Description of the task:
All of the records should be reproduced word for word, but no images may appear in the copy.

Records from a data collection:

○ ○ ○ ○ ○

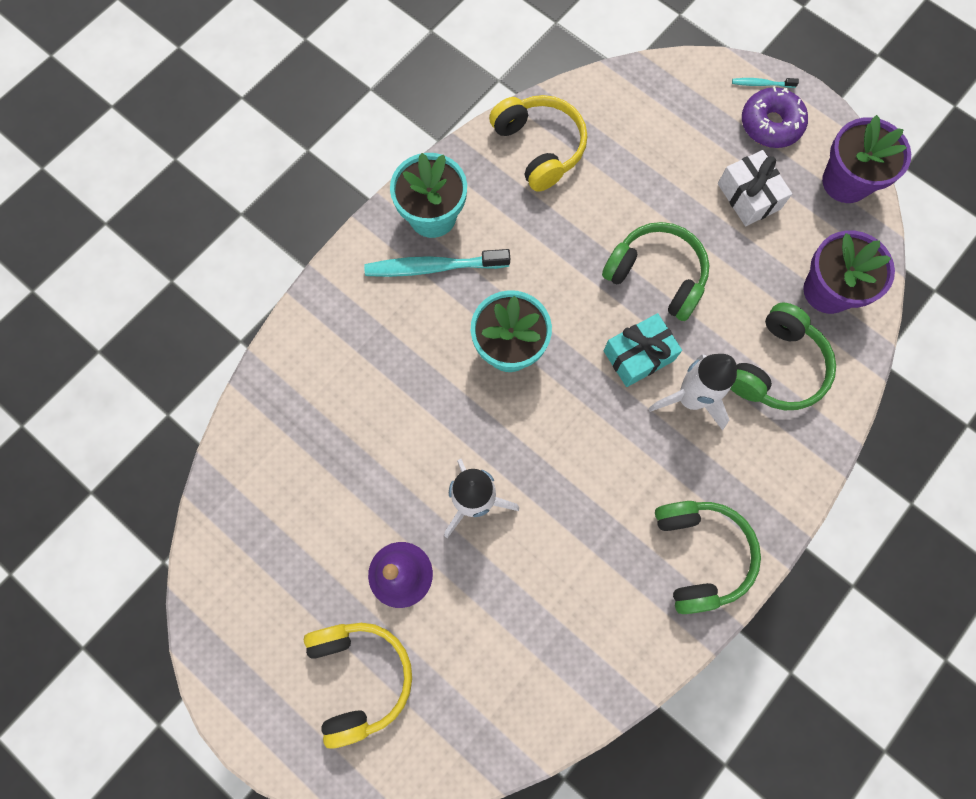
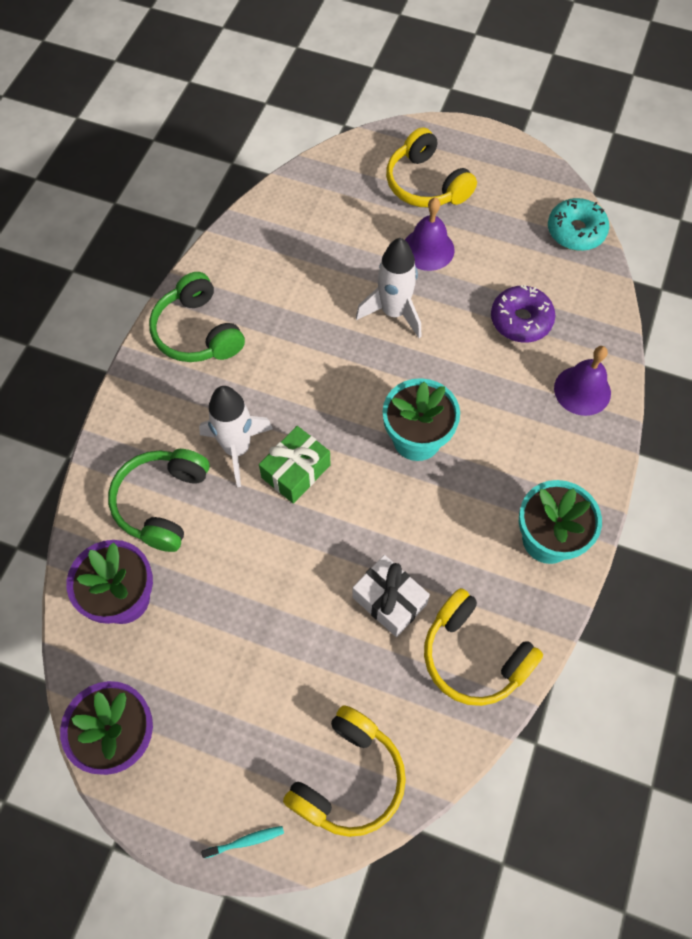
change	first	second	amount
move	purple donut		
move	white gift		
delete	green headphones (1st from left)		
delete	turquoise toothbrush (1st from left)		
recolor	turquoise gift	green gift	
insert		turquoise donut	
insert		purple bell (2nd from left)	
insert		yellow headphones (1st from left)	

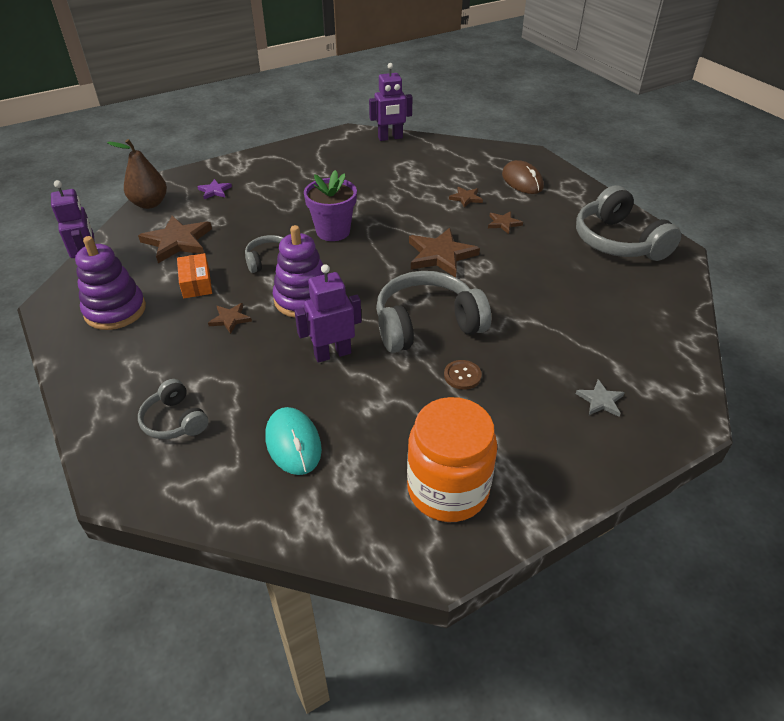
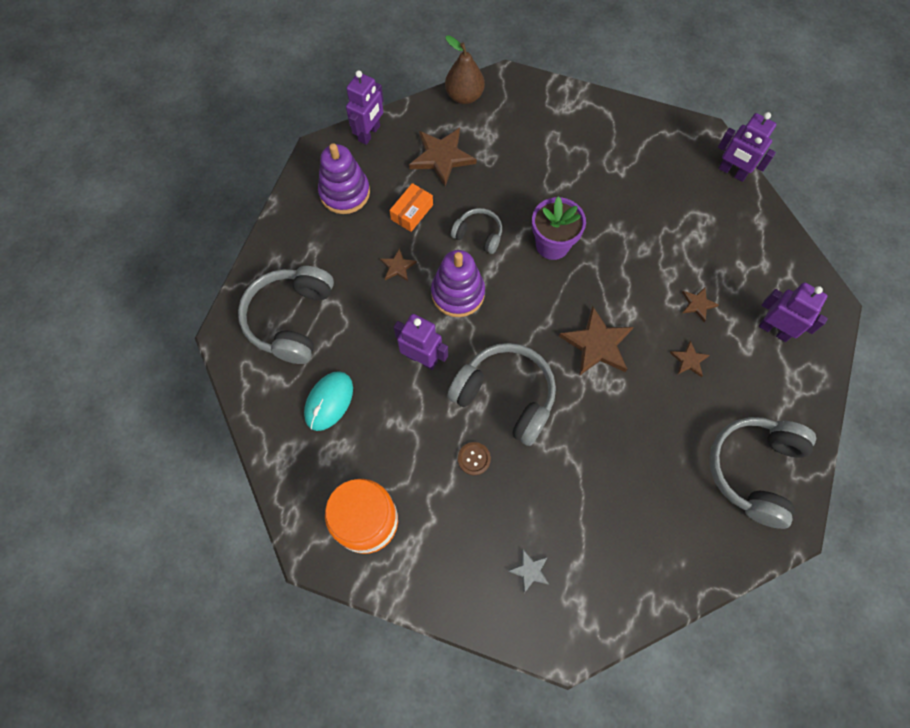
change	first	second	amount
replace	brown mouse	purple robot (4th from left)	
delete	purple star		
resize	grey headphones (1st from left)		x1.87

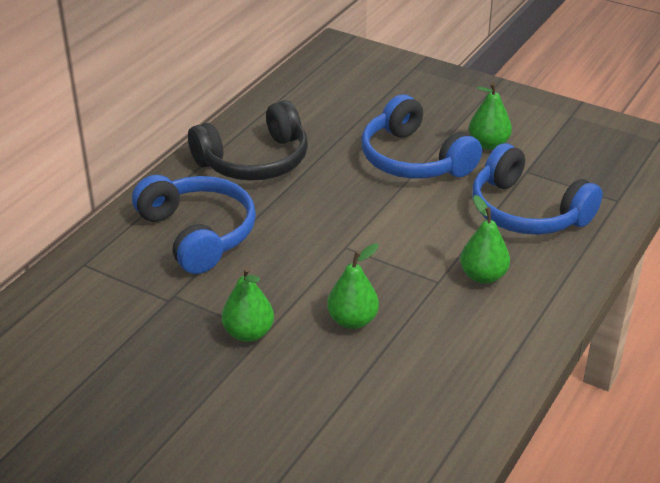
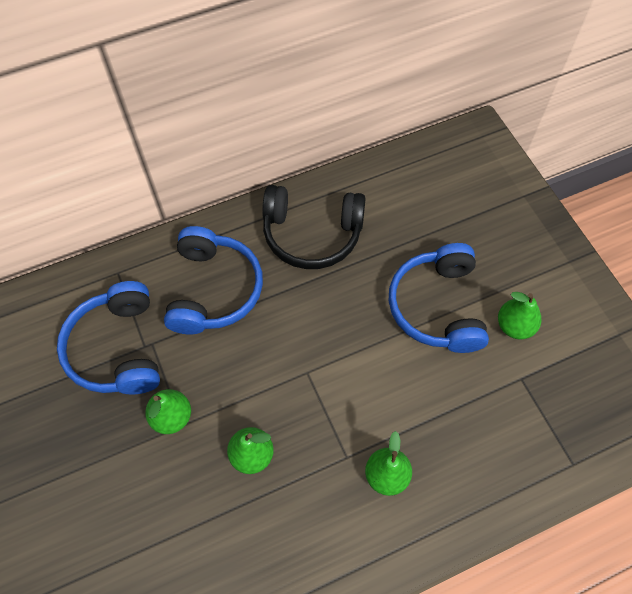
change	first	second	amount
move	blue headphones (3rd from left in the first image)	blue headphones (1st from left)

○ ○ ○ ○ ○

Task solution:
change	first	second	amount
move	purple donut		
move	white gift		
delete	green headphones (1st from left)		
delete	turquoise toothbrush (1st from left)		
recolor	turquoise gift	green gift	
insert		turquoise donut	
insert		purple bell (2nd from left)	
insert		yellow headphones (1st from left)	

change	first	second	amount
replace	brown mouse	purple robot (4th from left)	
delete	purple star		
resize	grey headphones (1st from left)		x1.87

change	first	second	amount
move	blue headphones (3rd from left in the first image)	blue headphones (1st from left)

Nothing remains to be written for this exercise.